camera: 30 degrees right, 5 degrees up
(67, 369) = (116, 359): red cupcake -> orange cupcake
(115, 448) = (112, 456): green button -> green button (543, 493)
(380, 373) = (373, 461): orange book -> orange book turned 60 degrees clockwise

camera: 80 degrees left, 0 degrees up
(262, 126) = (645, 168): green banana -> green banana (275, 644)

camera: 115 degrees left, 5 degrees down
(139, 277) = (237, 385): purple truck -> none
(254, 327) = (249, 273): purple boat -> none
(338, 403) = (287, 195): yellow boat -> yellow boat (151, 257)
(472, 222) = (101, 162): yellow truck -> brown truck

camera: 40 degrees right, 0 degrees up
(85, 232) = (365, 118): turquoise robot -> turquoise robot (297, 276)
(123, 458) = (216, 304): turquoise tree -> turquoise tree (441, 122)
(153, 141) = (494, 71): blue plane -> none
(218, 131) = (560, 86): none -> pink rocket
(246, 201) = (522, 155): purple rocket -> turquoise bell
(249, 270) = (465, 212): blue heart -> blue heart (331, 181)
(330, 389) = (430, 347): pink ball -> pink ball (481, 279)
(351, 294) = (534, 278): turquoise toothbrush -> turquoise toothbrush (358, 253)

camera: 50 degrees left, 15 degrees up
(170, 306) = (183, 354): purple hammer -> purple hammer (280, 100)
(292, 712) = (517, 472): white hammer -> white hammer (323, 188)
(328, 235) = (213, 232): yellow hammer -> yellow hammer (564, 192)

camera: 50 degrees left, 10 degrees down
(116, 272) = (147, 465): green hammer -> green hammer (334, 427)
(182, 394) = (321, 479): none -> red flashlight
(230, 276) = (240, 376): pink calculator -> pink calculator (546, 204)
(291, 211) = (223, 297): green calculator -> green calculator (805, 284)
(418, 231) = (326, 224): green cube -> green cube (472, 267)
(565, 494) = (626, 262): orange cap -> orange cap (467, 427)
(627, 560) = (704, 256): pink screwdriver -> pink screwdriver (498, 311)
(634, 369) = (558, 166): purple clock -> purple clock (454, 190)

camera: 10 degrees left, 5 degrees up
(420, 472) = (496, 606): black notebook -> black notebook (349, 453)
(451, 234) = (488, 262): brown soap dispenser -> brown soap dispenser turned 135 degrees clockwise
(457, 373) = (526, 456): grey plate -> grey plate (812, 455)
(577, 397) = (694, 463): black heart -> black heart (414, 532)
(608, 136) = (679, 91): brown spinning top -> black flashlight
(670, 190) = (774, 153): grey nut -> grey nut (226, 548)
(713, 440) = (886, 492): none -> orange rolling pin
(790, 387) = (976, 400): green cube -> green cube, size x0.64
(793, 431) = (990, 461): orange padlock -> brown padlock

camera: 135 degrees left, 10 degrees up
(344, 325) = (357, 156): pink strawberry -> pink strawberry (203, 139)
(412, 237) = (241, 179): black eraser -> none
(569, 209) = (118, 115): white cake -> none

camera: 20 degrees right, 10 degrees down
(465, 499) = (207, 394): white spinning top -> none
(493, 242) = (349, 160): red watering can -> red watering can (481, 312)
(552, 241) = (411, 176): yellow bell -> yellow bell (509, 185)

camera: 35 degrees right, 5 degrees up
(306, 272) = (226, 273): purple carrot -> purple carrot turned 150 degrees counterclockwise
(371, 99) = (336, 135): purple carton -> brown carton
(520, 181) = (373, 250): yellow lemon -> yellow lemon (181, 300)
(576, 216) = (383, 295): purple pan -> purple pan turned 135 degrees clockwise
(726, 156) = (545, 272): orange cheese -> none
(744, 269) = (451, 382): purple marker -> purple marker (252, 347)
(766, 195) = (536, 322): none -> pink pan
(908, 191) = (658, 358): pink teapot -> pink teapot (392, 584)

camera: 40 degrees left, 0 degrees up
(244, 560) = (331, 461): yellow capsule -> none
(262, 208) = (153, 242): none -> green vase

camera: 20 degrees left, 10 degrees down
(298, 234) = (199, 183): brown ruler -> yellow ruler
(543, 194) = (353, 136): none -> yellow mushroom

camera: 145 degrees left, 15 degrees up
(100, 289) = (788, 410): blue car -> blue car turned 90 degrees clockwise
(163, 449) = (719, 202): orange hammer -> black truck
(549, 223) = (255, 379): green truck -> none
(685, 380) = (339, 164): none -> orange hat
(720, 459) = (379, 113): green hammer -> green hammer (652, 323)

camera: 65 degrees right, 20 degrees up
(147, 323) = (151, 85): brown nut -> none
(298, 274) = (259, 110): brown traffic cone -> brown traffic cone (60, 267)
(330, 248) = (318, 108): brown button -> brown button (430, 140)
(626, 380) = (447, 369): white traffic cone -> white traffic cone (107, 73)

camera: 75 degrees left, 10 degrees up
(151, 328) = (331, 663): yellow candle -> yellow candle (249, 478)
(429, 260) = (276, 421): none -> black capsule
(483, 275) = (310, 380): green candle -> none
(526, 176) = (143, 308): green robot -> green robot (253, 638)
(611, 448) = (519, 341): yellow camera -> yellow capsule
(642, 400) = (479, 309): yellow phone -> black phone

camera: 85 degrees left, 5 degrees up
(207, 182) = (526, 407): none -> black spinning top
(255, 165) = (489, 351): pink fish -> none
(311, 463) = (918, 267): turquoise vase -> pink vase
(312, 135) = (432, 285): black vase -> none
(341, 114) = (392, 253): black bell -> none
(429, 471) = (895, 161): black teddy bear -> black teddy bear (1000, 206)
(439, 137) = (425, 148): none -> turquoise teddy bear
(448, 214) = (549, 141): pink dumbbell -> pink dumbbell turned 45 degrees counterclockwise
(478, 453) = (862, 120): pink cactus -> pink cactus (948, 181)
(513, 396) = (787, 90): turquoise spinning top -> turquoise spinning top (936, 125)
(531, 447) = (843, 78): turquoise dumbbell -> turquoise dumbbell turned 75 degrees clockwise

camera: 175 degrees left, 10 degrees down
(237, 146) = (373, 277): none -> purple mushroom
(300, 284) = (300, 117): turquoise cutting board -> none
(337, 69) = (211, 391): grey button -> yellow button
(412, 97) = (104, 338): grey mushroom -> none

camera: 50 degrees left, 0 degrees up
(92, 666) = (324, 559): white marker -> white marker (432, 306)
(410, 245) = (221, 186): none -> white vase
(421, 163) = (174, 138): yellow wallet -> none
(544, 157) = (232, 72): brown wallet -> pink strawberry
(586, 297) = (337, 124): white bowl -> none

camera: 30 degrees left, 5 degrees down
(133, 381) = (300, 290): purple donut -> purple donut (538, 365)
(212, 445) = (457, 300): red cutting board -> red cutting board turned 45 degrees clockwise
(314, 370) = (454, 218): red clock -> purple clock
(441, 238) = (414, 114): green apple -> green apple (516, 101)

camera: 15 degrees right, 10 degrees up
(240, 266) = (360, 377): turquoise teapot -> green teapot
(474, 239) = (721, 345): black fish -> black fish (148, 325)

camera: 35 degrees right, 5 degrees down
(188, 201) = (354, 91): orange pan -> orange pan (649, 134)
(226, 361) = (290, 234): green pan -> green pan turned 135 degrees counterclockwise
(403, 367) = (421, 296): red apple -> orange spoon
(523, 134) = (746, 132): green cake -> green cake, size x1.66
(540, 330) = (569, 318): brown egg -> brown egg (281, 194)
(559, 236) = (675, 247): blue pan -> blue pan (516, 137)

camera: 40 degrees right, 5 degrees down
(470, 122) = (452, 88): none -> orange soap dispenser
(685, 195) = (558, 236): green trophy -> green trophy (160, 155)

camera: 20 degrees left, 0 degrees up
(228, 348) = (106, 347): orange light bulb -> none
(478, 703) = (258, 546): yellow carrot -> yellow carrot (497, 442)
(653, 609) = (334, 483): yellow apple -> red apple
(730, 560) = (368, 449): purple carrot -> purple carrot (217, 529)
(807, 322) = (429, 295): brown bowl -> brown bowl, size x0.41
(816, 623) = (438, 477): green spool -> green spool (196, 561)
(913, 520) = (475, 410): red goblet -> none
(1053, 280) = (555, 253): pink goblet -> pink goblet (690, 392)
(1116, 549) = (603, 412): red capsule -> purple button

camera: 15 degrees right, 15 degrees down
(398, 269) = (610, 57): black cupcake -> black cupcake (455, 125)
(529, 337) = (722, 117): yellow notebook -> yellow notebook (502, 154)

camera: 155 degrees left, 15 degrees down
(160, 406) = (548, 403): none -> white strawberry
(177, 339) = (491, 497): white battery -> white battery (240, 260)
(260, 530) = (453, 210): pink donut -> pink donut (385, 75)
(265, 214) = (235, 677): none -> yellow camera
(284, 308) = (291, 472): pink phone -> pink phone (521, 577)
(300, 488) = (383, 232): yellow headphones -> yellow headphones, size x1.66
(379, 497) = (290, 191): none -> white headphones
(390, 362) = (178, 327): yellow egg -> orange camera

# What you have to do
Both end lines included, restate word for word the lines above from the line with "(816, 623) = (438, 477): green" to the line with "(398, 269) = (610, 57): black", and nothing else.

# Task result
(816, 623) = (438, 477): green spool -> green spool (196, 561)
(913, 520) = (475, 410): red goblet -> none
(1053, 280) = (555, 253): pink goblet -> pink goblet (690, 392)
(1116, 549) = (603, 412): red capsule -> purple button

camera: 15 degrees right, 15 degrees down
(398, 269) = (610, 57): black cupcake -> black cupcake (455, 125)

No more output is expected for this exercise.